§ Try it:
Locate the line that contains "grey bell (no. 2 from left)". Retype it and every line after it to the end of the records, exactly, but not the pictures.

----------------

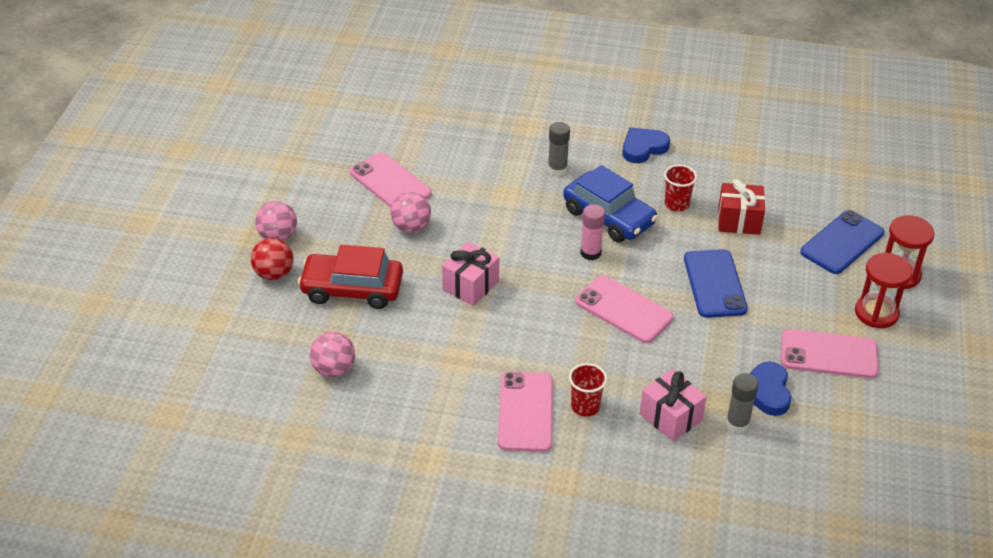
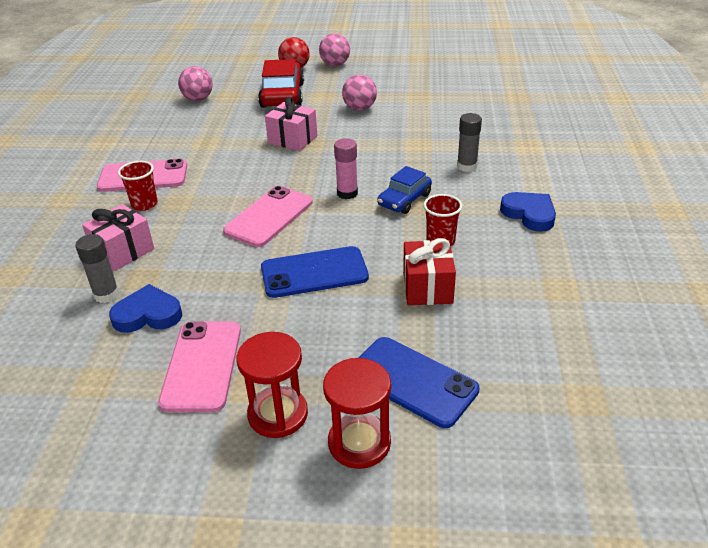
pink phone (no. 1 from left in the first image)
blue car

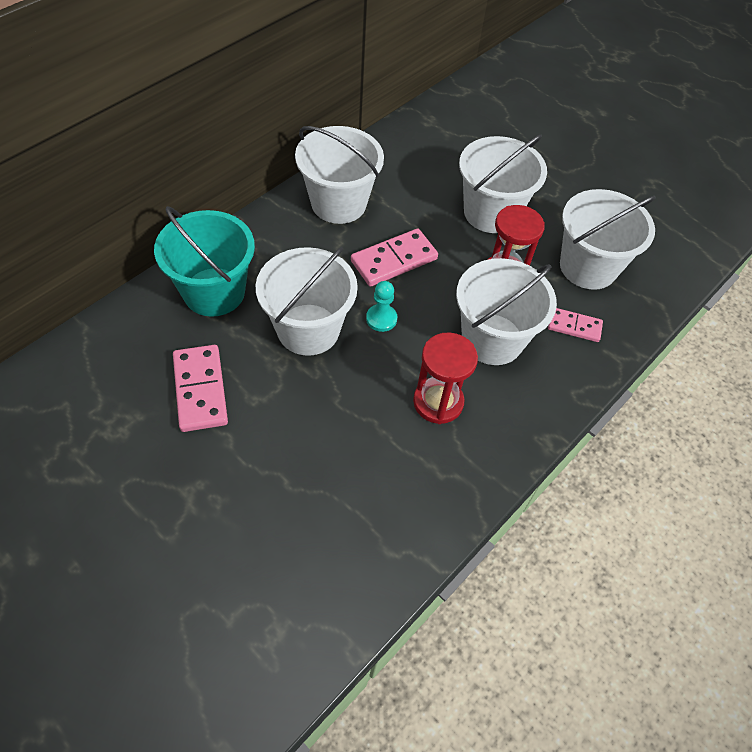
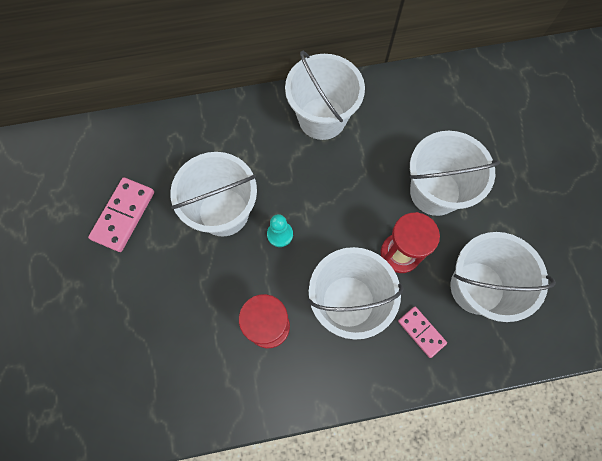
turquoise bucket
pink domino (no. 2 from left in the first image)

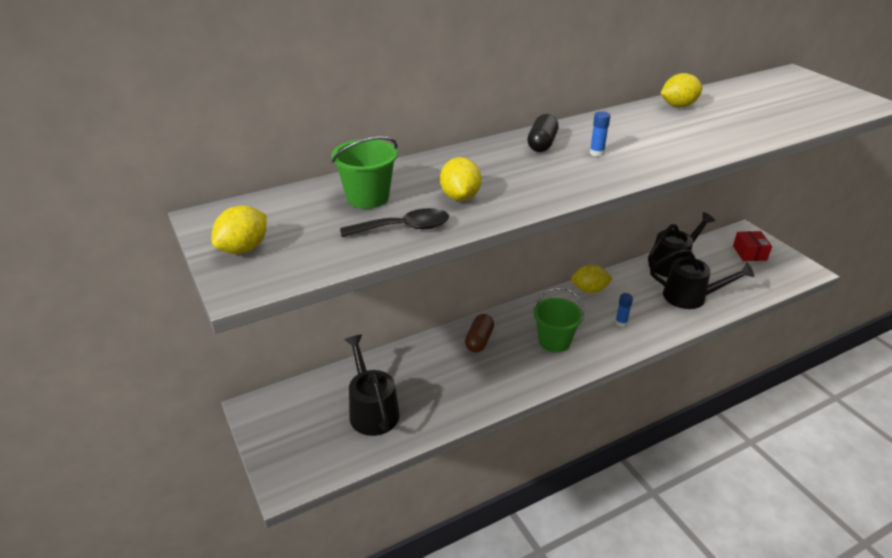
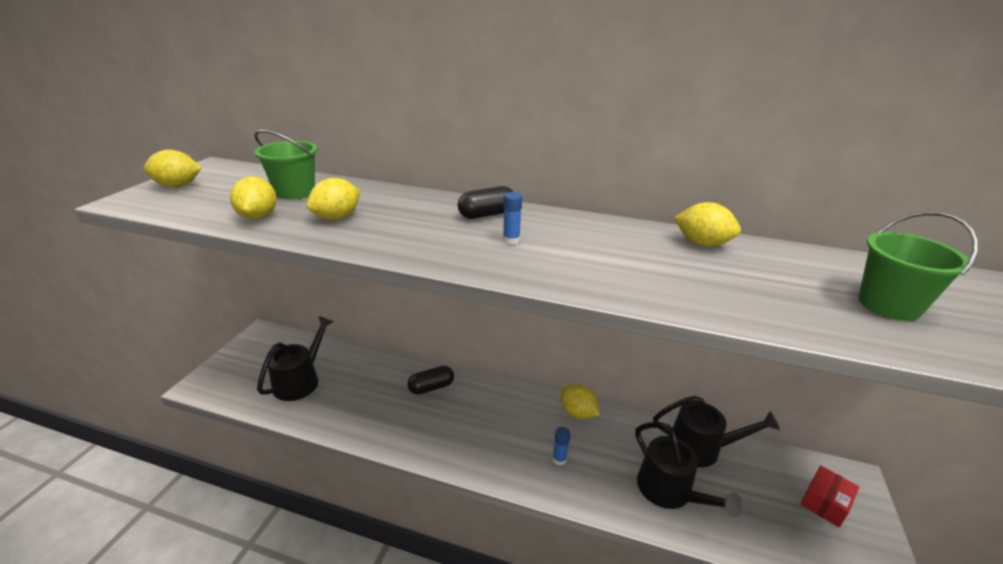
green bucket (no. 2 from left)
yellow lemon (no. 2 from left)
black capsule (no. 1 from left)

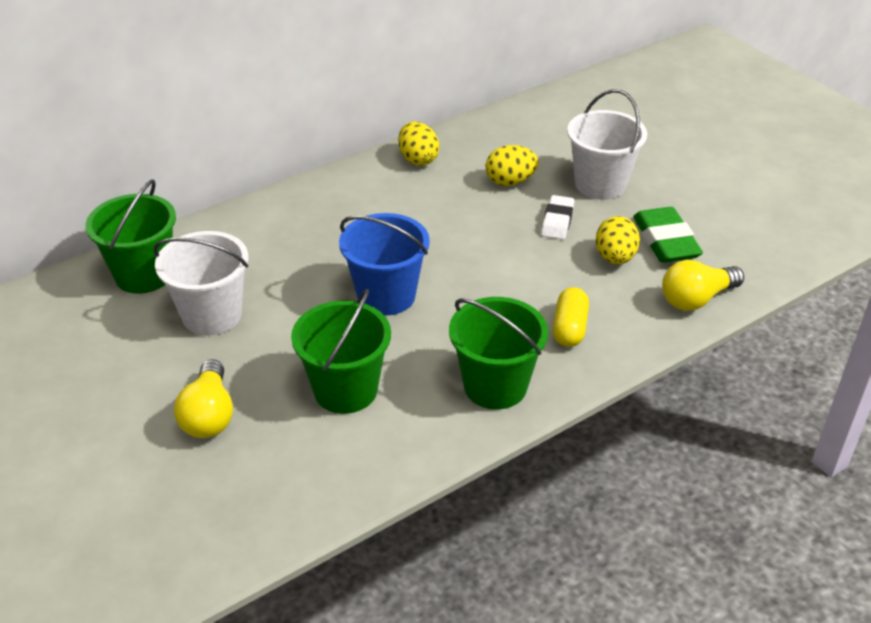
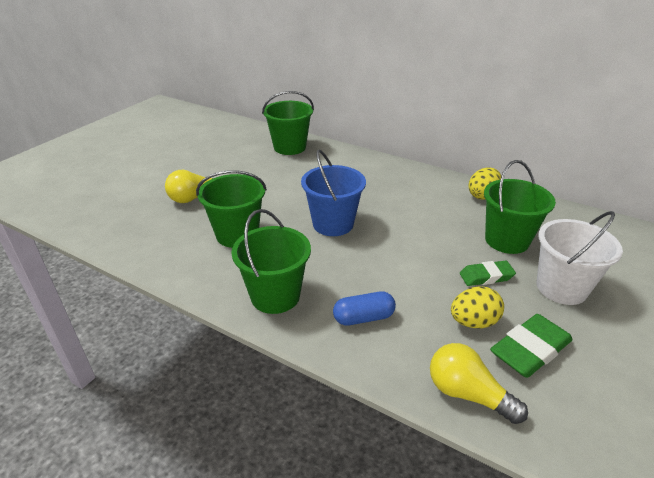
white bucket (no. 1 from left in the first image)
green bucket (no. 4 from left)
green eraser (no. 1 from left)
blue capsule

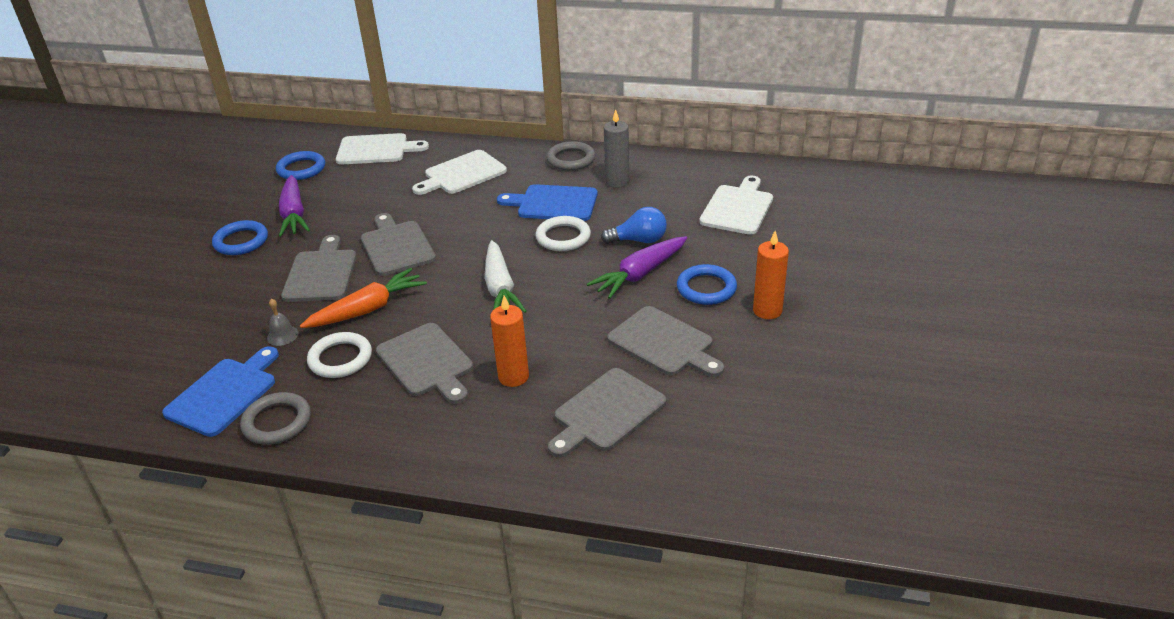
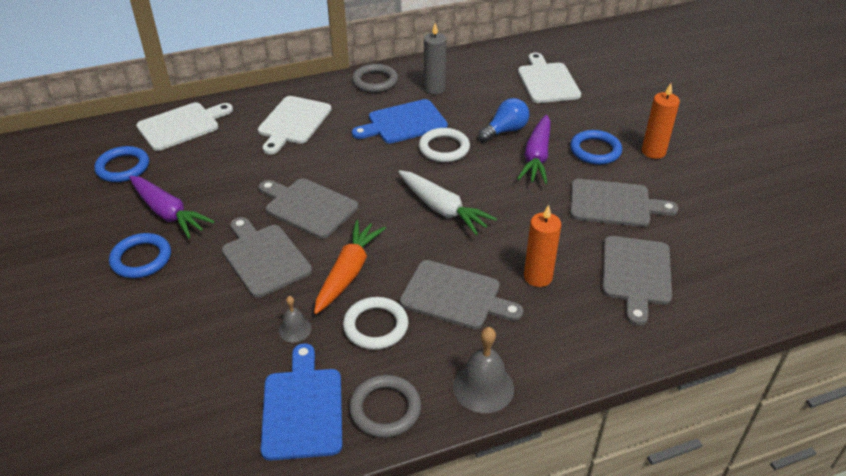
grey bell (no. 2 from left)

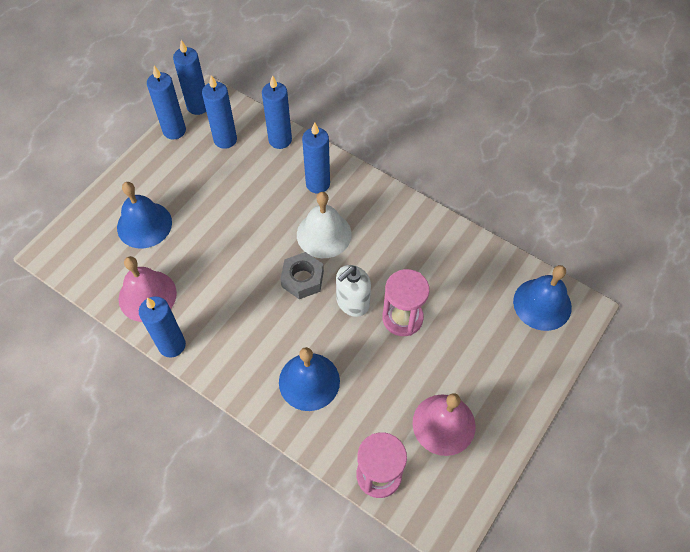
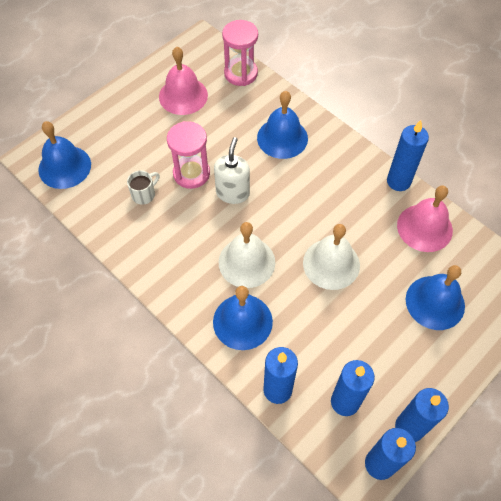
grey nut
white mug
white bell (no. 2 from left)
blue bell (no. 2 from left)
white soap dispenser

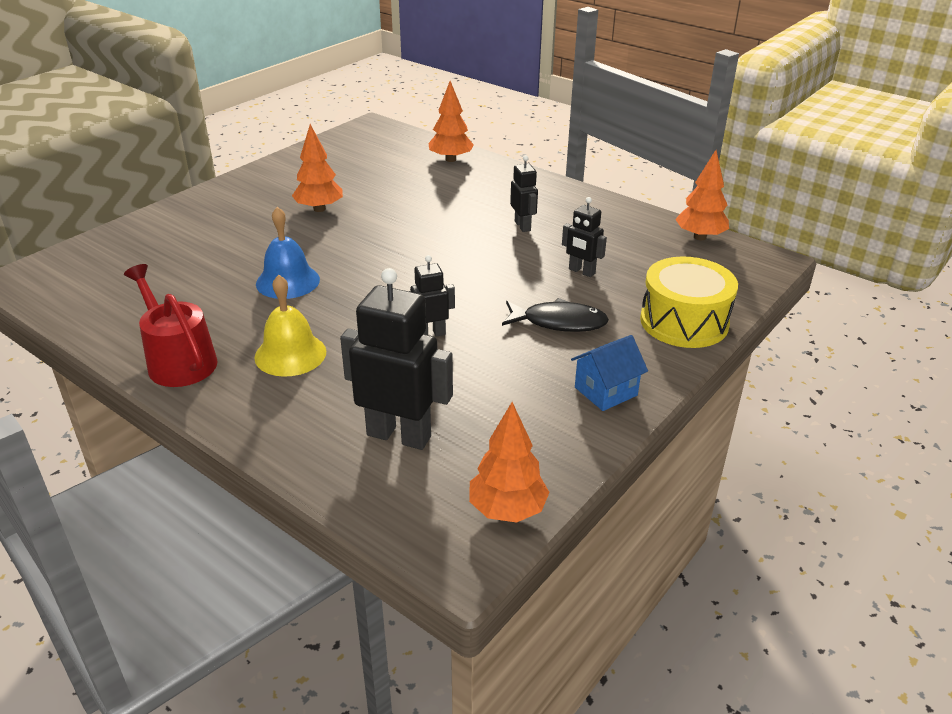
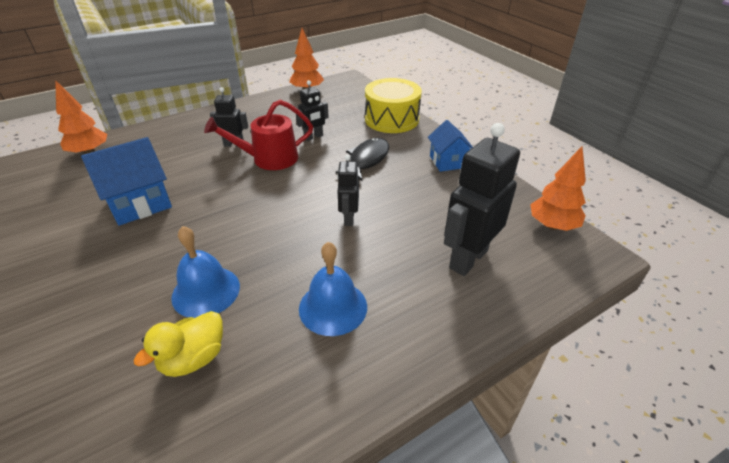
orange tree (no. 1 from left in the first image)
blue house (no. 1 from left)
yellow duck
red watering can
blue bell (no. 2 from left)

----------------

§ Response for this exercise:
grey bell (no. 2 from left)

grey nut
white mug
white bell (no. 2 from left)
blue bell (no. 2 from left)
white soap dispenser

orange tree (no. 1 from left in the first image)
blue house (no. 1 from left)
yellow duck
red watering can
blue bell (no. 2 from left)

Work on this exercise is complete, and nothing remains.